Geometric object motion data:
# # #
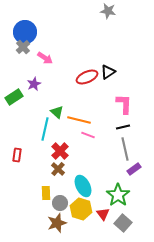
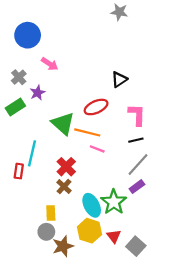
gray cross: (23, 47) -> (19, 77), moved
red ellipse: (87, 77) -> (96, 107), moved
green triangle: (57, 112) -> (63, 124), size x1.6
cyan line: (45, 129) -> (32, 153), moved
gray line: (125, 149) -> (138, 164), turned 55
purple rectangle: (134, 169) -> (137, 187), moved
green star: (118, 195) -> (114, 202), moved
gray circle: (60, 203) -> (46, 232), moved

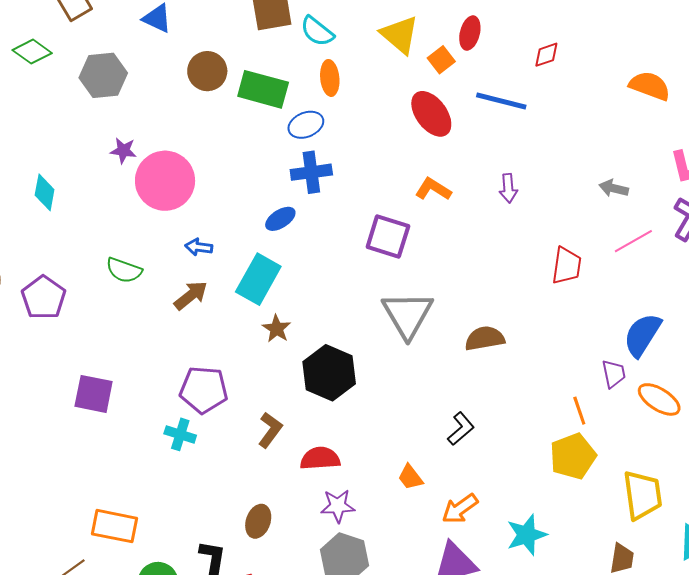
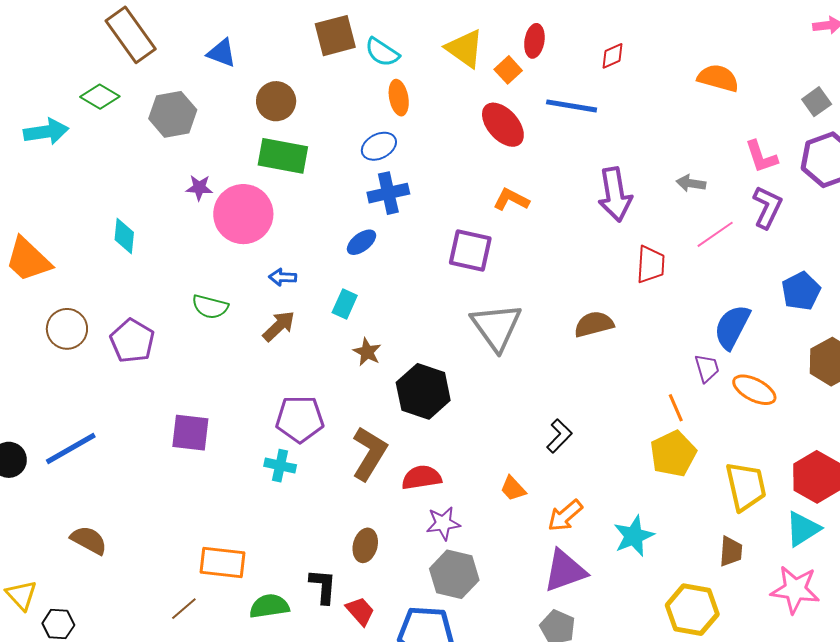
green rectangle: (263, 89) -> (283, 156), moved
purple arrow: (508, 188) -> (615, 194), moved, size x1.8
cyan rectangle: (258, 279) -> (345, 304), size x0.6
brown semicircle: (485, 338) -> (594, 324), moved
brown L-shape: (270, 430) -> (369, 453), size x1.5

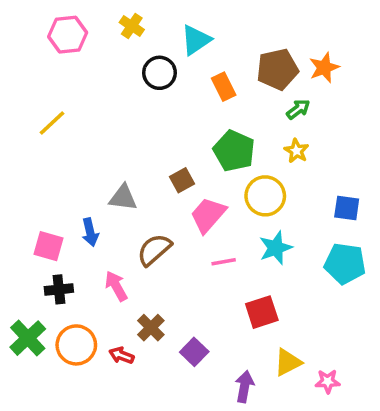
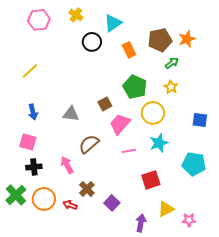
blue arrow: (90, 232) -> (33, 112), moved
cyan pentagon: (345, 263) -> (194, 164), moved

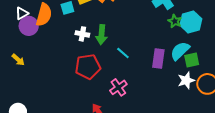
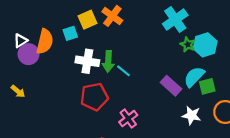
white cross: (82, 34) -> (87, 61), size x1.5
cyan line: (123, 53) -> (123, 71), moved
purple rectangle: (158, 58) -> (171, 86), turned -54
white star: (186, 80) -> (192, 115), moved, turned 30

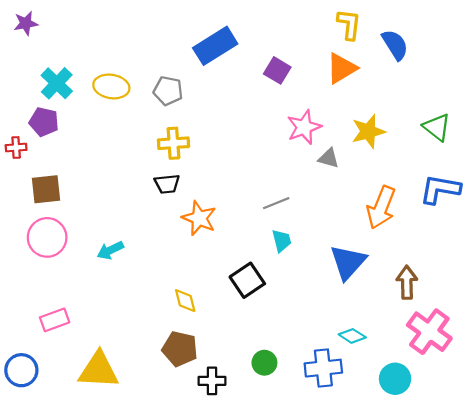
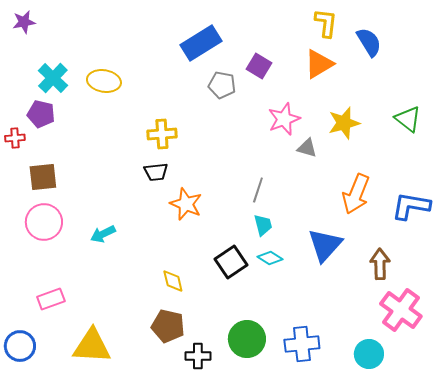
gray pentagon: (168, 91) -> (222, 85), moved
blue L-shape: (440, 189) -> (411, 206), moved
gray line: (276, 203) -> (258, 190), turned -50
cyan diamond: (352, 336) -> (270, 258), moved
green circle: (264, 363) -> (247, 339), size x1.6

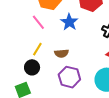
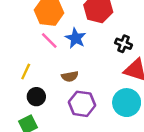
pink line: (38, 22) -> (49, 40), moved
yellow line: (37, 49) -> (26, 71), moved

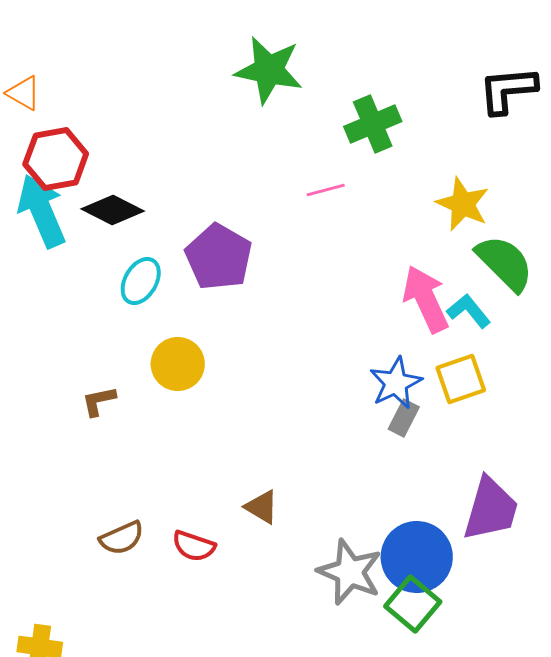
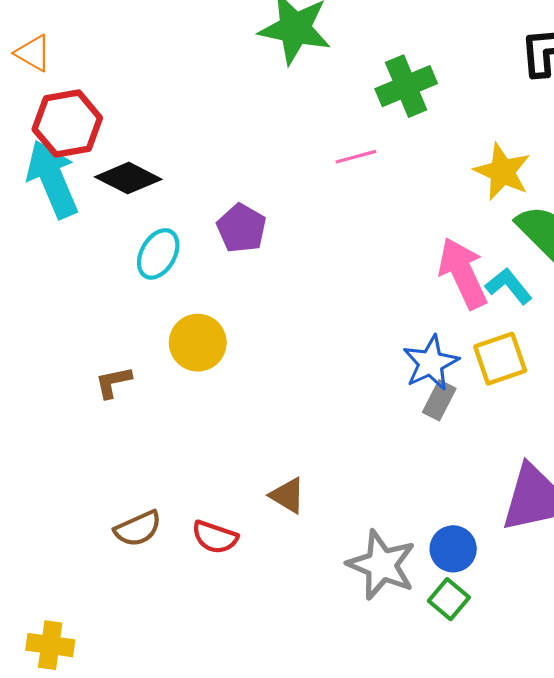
purple pentagon: (219, 257) -> (242, 228), size x0.7
blue circle: (417, 557) -> (453, 549), size x0.6
green square: (413, 604) -> (449, 599), size x0.7

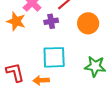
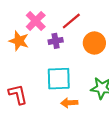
orange arrow: (41, 80) -> (69, 103), moved

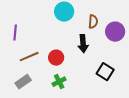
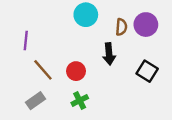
purple circle: (115, 32) -> (146, 25), moved
brown line: (29, 57) -> (43, 70), turned 72
black square: (105, 72) -> (147, 71), moved

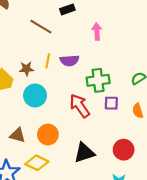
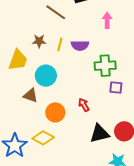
brown star: (26, 69) -> (39, 41), moved
red arrow: (80, 106) -> (84, 105), moved, size x0.6
brown triangle: (18, 135) -> (31, 95), moved
black triangle: (84, 153) -> (100, 134), moved

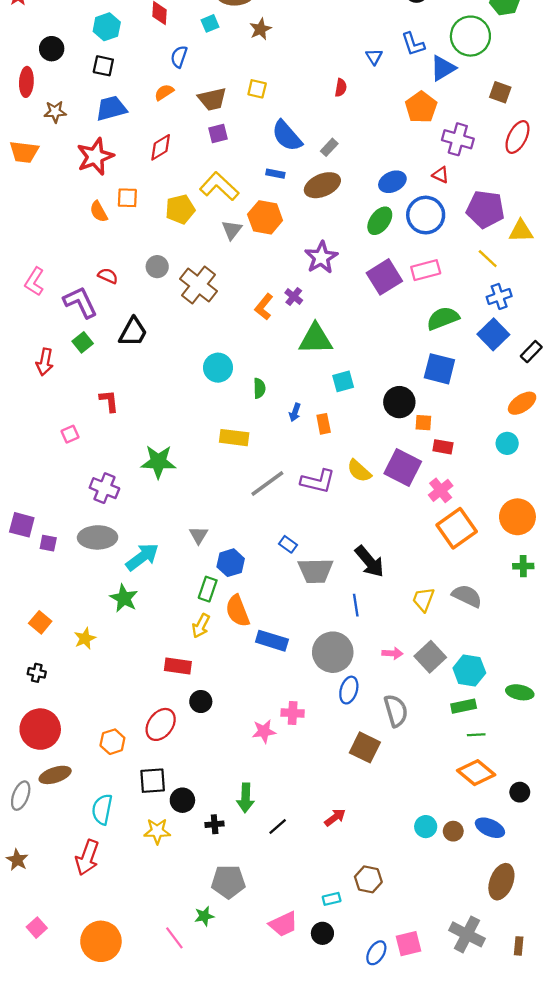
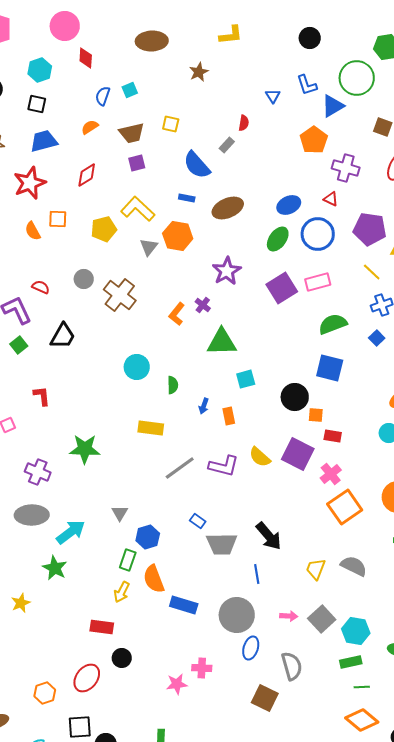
cyan square: (210, 23) -> (130, 90), moved
brown star: (260, 29) -> (199, 72), moved
gray rectangle: (329, 147) -> (227, 145), moved
blue square: (493, 334) -> (377, 338), size x0.6

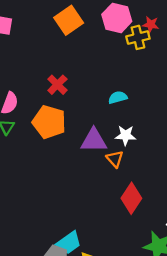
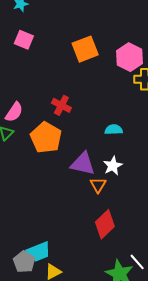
red cross: (57, 85) -> (61, 105), turned -30
white star: (126, 135) -> (113, 166), turned 30

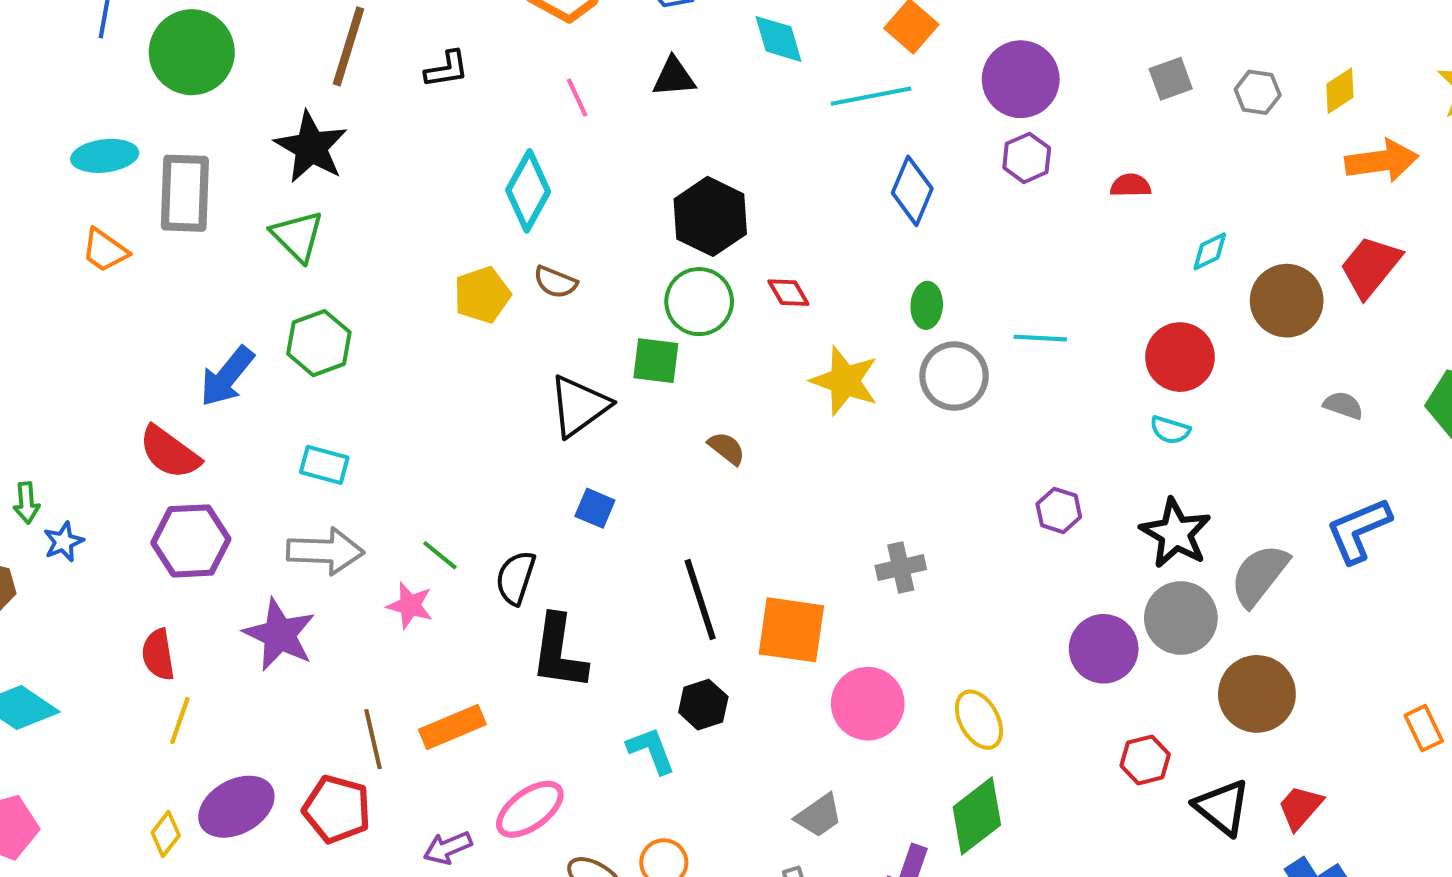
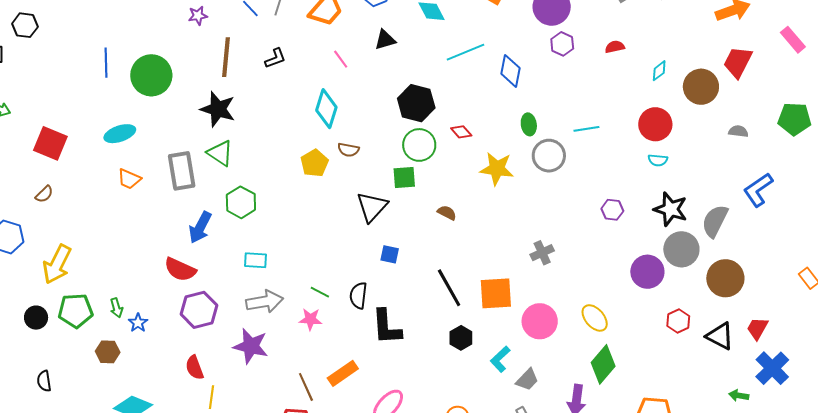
cyan line: (871, 96) -> (466, 52), moved
gray rectangle: (185, 193) -> (182, 171), moved
cyan L-shape: (651, 750) -> (500, 359), moved, turned -100

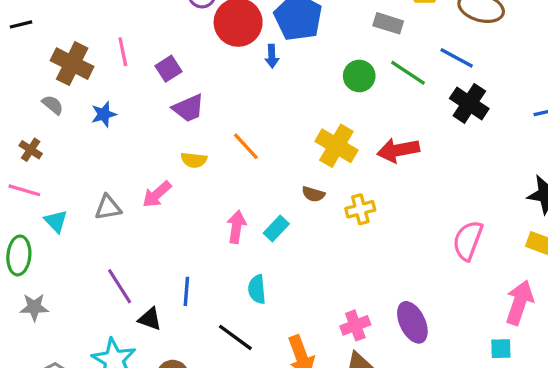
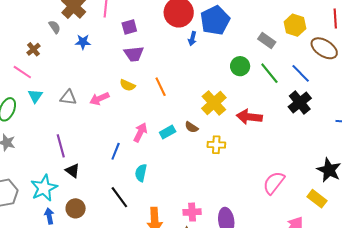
cyan rectangle: (276, 228) -> (168, 132), moved
blue line: (186, 291) -> (116, 151), moved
# # #
● Problem requirements:
Only the lines from the start of the records to the one containing "gray rectangle: (185, 193)" should be repeated, exactly and with both ends kept; drop any pictures.

● Reply:
gray cross: (23, 47) -> (19, 77), moved
red ellipse: (87, 77) -> (96, 107), moved
green triangle: (57, 112) -> (63, 124), size x1.6
cyan line: (45, 129) -> (32, 153), moved
gray line: (125, 149) -> (138, 164), turned 55
purple rectangle: (134, 169) -> (137, 187), moved
green star: (118, 195) -> (114, 202), moved
gray circle: (60, 203) -> (46, 232), moved

green rectangle: (263, 89) -> (283, 156), moved
purple arrow: (508, 188) -> (615, 194), moved, size x1.8
cyan rectangle: (258, 279) -> (345, 304), size x0.6
brown semicircle: (485, 338) -> (594, 324), moved
brown L-shape: (270, 430) -> (369, 453), size x1.5

blue arrow: (90, 232) -> (33, 112), moved
cyan pentagon: (345, 263) -> (194, 164), moved

white cross: (82, 34) -> (87, 61), size x1.5
cyan line: (123, 53) -> (123, 71), moved
purple rectangle: (158, 58) -> (171, 86), turned -54
white star: (186, 80) -> (192, 115), moved, turned 30

gray pentagon: (168, 91) -> (222, 85), moved
blue L-shape: (440, 189) -> (411, 206), moved
gray line: (276, 203) -> (258, 190), turned -50
cyan diamond: (352, 336) -> (270, 258), moved
green circle: (264, 363) -> (247, 339), size x1.6

pink line: (38, 22) -> (49, 40), moved
yellow line: (37, 49) -> (26, 71), moved

purple pentagon: (219, 257) -> (242, 228), size x0.7
blue circle: (417, 557) -> (453, 549), size x0.6
green square: (413, 604) -> (449, 599), size x0.7

orange arrow: (41, 80) -> (69, 103), moved

purple circle: (115, 32) -> (146, 25), moved
brown line: (29, 57) -> (43, 70), turned 72
black square: (105, 72) -> (147, 71), moved

brown star: (26, 69) -> (39, 41), moved
red arrow: (80, 106) -> (84, 105), moved, size x0.6
brown triangle: (18, 135) -> (31, 95), moved
black triangle: (84, 153) -> (100, 134), moved

cyan square: (210, 23) -> (130, 90), moved
brown star: (260, 29) -> (199, 72), moved
gray rectangle: (329, 147) -> (227, 145), moved
blue square: (493, 334) -> (377, 338), size x0.6

red cross: (57, 85) -> (61, 105), turned -30
white star: (126, 135) -> (113, 166), turned 30

cyan line: (871, 96) -> (466, 52), moved
gray rectangle: (185, 193) -> (182, 171), moved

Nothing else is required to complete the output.